| WHAT THE TASK ASKS |
Copy out each line of the entries where the word "none" is present.

| INFORMATION PROVIDED |
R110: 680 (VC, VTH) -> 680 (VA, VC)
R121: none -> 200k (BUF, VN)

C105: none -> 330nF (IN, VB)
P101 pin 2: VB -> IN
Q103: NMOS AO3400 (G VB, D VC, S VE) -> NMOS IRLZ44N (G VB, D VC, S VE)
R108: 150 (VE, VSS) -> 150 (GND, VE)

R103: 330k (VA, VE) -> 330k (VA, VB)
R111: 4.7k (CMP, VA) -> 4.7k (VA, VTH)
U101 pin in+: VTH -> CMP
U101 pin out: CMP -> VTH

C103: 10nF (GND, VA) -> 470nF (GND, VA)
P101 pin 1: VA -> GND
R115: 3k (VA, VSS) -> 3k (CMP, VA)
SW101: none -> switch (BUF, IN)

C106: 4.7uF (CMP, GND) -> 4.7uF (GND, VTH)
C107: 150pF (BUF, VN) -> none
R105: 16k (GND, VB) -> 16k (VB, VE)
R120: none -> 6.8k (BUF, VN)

---

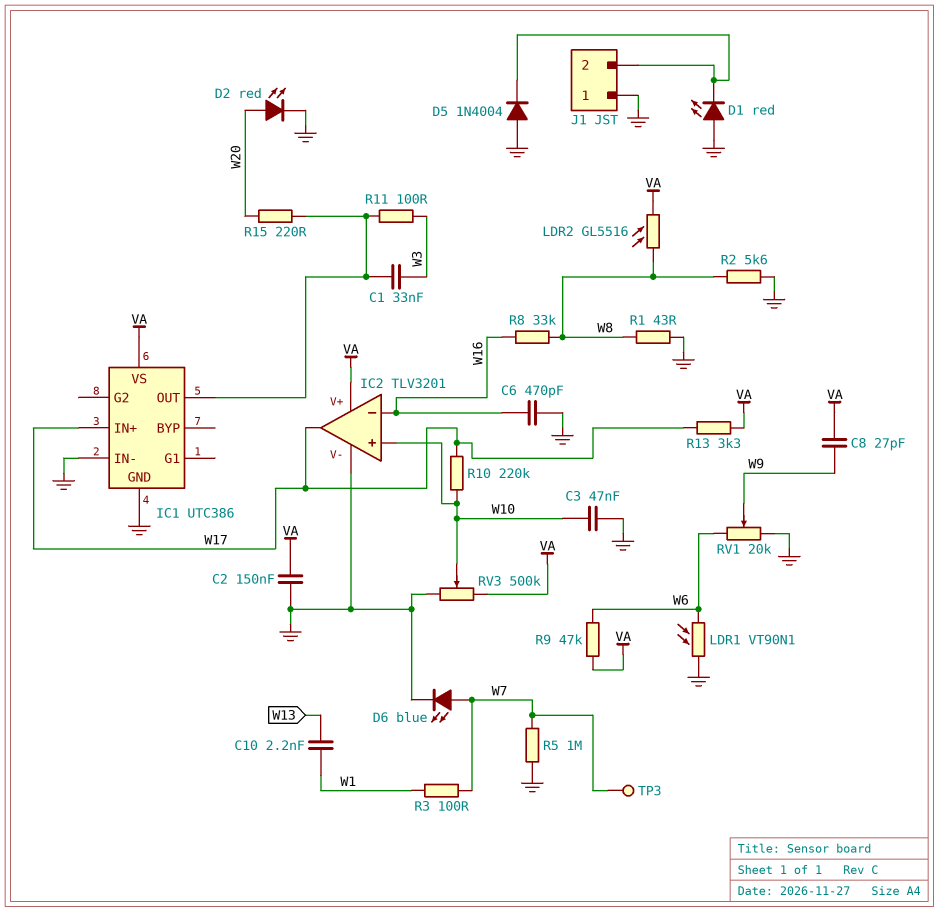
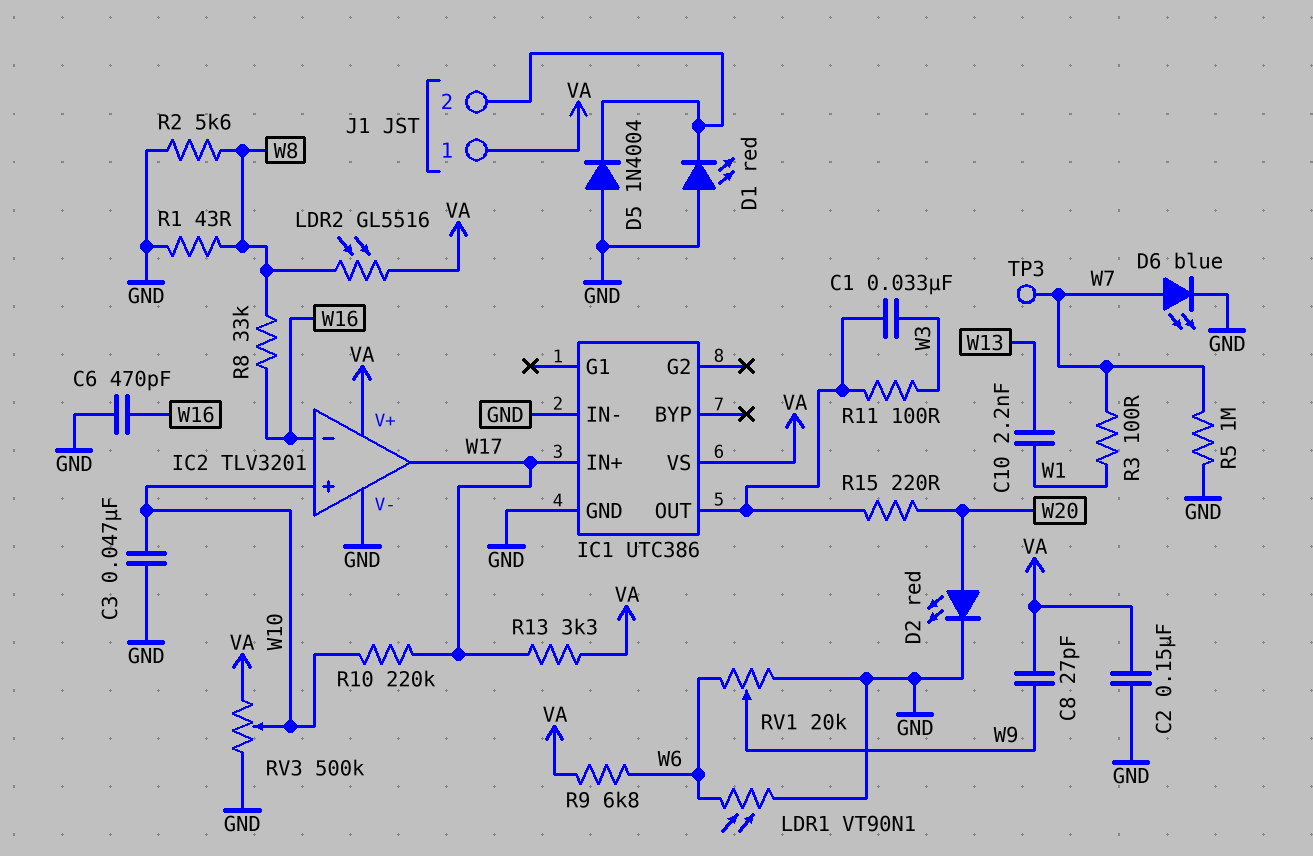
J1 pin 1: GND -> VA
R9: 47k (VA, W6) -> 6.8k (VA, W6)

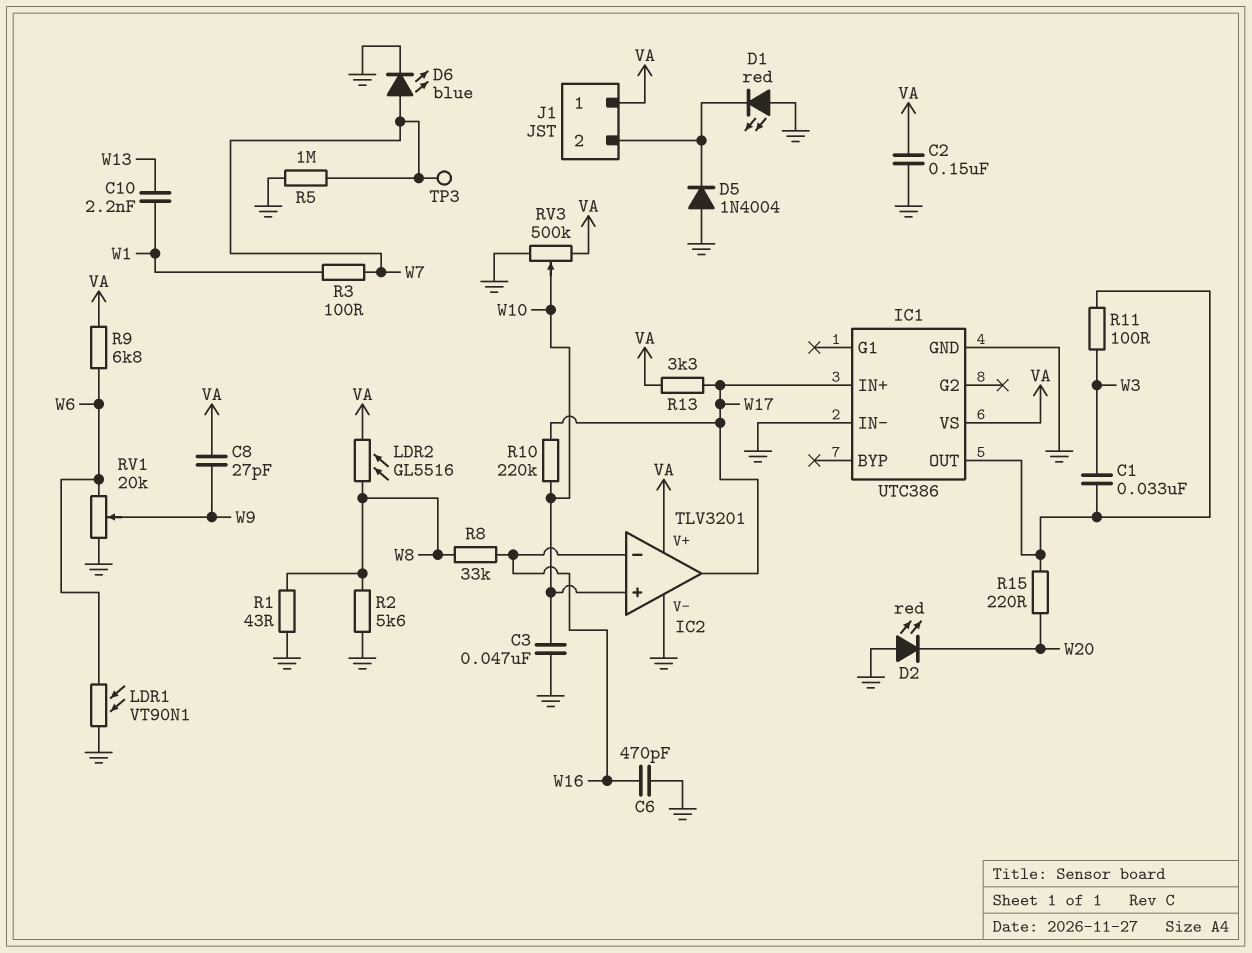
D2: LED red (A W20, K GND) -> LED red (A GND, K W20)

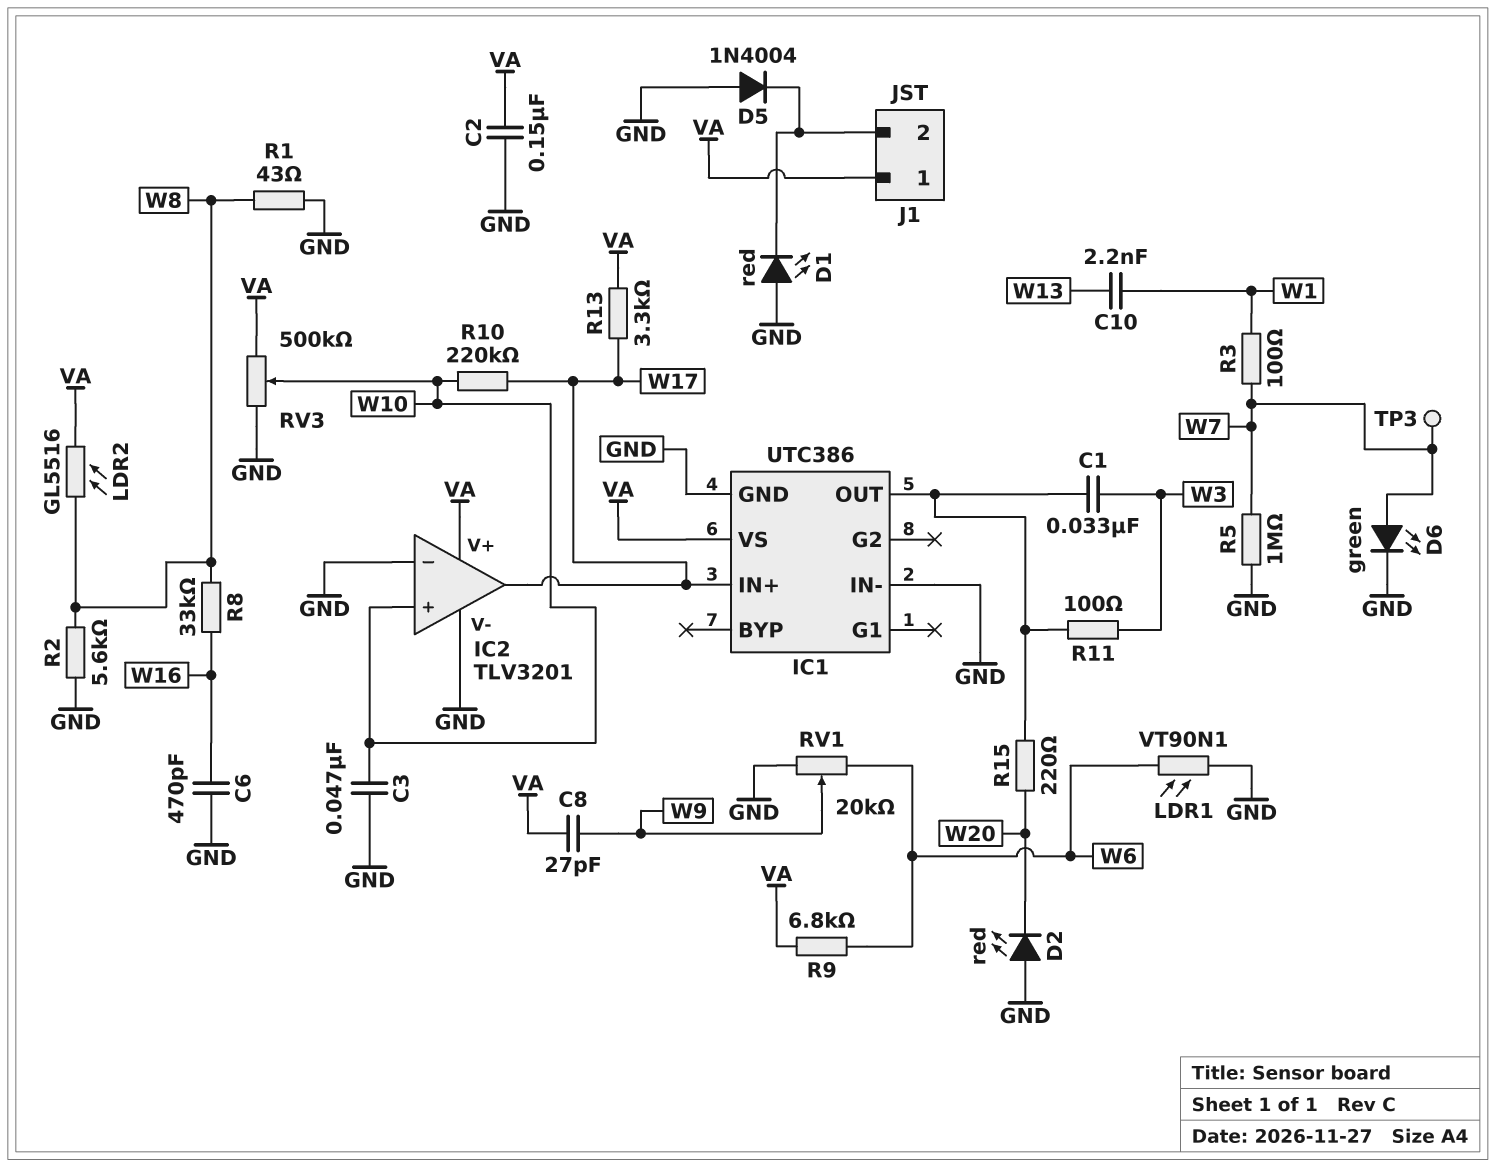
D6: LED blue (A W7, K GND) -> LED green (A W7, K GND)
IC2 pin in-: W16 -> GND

* * *

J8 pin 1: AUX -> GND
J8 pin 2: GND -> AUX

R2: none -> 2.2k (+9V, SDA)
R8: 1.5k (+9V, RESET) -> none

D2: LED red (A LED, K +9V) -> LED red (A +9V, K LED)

| ANSWER FOR THIS EXERCISE |
R121: none -> 200k (BUF, VN)
C105: none -> 330nF (IN, VB)
SW101: none -> switch (BUF, IN)
C107: 150pF (BUF, VN) -> none
R120: none -> 6.8k (BUF, VN)
R2: none -> 2.2k (+9V, SDA)
R8: 1.5k (+9V, RESET) -> none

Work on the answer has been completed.